Work request: Every line from the one containing "yellow star: 0 -> 4" to the one containing "green cutting board: 4 -> 3" in the records below, both included, must be set down exactly, and no other line.

Colored object counts:

━━━━━━━━━━

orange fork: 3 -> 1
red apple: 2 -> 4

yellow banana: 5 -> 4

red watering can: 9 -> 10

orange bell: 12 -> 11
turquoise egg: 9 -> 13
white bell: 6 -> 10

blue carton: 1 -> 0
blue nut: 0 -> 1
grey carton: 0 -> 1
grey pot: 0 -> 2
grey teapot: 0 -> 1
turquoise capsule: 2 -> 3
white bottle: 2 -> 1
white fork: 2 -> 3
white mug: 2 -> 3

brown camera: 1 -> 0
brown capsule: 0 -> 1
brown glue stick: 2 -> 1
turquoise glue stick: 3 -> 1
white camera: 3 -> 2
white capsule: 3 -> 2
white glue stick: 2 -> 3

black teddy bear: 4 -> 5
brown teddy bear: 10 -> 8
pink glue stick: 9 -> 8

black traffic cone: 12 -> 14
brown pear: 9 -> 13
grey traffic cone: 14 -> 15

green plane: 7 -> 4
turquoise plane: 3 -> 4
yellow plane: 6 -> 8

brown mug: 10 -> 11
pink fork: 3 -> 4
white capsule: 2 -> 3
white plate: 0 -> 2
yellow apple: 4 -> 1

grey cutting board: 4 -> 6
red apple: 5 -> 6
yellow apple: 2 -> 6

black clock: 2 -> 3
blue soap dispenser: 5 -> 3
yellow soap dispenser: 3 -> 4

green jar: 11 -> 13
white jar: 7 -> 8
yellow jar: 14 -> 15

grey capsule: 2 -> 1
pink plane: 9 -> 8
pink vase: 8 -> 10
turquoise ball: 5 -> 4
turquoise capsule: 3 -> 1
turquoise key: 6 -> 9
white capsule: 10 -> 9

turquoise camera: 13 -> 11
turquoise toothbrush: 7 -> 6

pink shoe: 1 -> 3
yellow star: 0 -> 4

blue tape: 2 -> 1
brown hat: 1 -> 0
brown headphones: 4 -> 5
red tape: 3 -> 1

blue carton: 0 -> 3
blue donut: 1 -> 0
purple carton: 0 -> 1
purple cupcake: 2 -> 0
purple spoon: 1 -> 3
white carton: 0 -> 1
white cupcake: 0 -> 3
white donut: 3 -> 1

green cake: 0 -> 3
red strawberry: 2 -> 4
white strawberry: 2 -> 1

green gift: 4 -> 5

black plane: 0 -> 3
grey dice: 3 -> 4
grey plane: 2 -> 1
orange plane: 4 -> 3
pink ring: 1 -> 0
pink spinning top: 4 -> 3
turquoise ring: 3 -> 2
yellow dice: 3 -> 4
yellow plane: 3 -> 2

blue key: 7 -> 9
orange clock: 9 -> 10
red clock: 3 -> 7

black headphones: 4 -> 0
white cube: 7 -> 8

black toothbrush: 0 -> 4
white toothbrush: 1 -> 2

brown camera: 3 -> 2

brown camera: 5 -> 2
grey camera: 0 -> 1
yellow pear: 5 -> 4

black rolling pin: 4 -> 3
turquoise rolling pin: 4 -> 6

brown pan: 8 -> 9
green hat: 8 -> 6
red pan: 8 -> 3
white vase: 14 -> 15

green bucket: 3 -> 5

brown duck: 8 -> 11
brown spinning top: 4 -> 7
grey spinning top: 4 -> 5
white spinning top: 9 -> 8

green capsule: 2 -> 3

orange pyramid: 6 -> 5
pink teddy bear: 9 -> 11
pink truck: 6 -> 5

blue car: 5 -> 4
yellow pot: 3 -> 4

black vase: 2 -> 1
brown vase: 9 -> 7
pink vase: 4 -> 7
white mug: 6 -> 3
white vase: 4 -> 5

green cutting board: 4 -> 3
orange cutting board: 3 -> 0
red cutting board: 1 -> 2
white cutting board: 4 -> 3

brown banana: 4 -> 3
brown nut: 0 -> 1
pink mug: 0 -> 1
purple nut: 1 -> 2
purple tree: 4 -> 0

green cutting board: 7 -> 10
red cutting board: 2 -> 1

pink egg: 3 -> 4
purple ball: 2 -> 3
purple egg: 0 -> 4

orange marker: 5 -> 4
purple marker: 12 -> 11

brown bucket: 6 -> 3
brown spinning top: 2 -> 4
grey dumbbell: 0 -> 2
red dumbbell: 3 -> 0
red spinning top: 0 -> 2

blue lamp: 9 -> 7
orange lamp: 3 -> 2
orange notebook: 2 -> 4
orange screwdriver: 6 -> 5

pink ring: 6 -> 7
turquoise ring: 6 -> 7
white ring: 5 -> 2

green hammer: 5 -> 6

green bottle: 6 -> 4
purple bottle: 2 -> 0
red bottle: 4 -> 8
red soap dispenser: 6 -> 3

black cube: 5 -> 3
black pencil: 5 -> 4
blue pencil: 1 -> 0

━━━━━━━━━━

Answer section:
yellow star: 0 -> 4

blue tape: 2 -> 1
brown hat: 1 -> 0
brown headphones: 4 -> 5
red tape: 3 -> 1

blue carton: 0 -> 3
blue donut: 1 -> 0
purple carton: 0 -> 1
purple cupcake: 2 -> 0
purple spoon: 1 -> 3
white carton: 0 -> 1
white cupcake: 0 -> 3
white donut: 3 -> 1

green cake: 0 -> 3
red strawberry: 2 -> 4
white strawberry: 2 -> 1

green gift: 4 -> 5

black plane: 0 -> 3
grey dice: 3 -> 4
grey plane: 2 -> 1
orange plane: 4 -> 3
pink ring: 1 -> 0
pink spinning top: 4 -> 3
turquoise ring: 3 -> 2
yellow dice: 3 -> 4
yellow plane: 3 -> 2

blue key: 7 -> 9
orange clock: 9 -> 10
red clock: 3 -> 7

black headphones: 4 -> 0
white cube: 7 -> 8

black toothbrush: 0 -> 4
white toothbrush: 1 -> 2

brown camera: 3 -> 2

brown camera: 5 -> 2
grey camera: 0 -> 1
yellow pear: 5 -> 4

black rolling pin: 4 -> 3
turquoise rolling pin: 4 -> 6

brown pan: 8 -> 9
green hat: 8 -> 6
red pan: 8 -> 3
white vase: 14 -> 15

green bucket: 3 -> 5

brown duck: 8 -> 11
brown spinning top: 4 -> 7
grey spinning top: 4 -> 5
white spinning top: 9 -> 8

green capsule: 2 -> 3

orange pyramid: 6 -> 5
pink teddy bear: 9 -> 11
pink truck: 6 -> 5

blue car: 5 -> 4
yellow pot: 3 -> 4

black vase: 2 -> 1
brown vase: 9 -> 7
pink vase: 4 -> 7
white mug: 6 -> 3
white vase: 4 -> 5

green cutting board: 4 -> 3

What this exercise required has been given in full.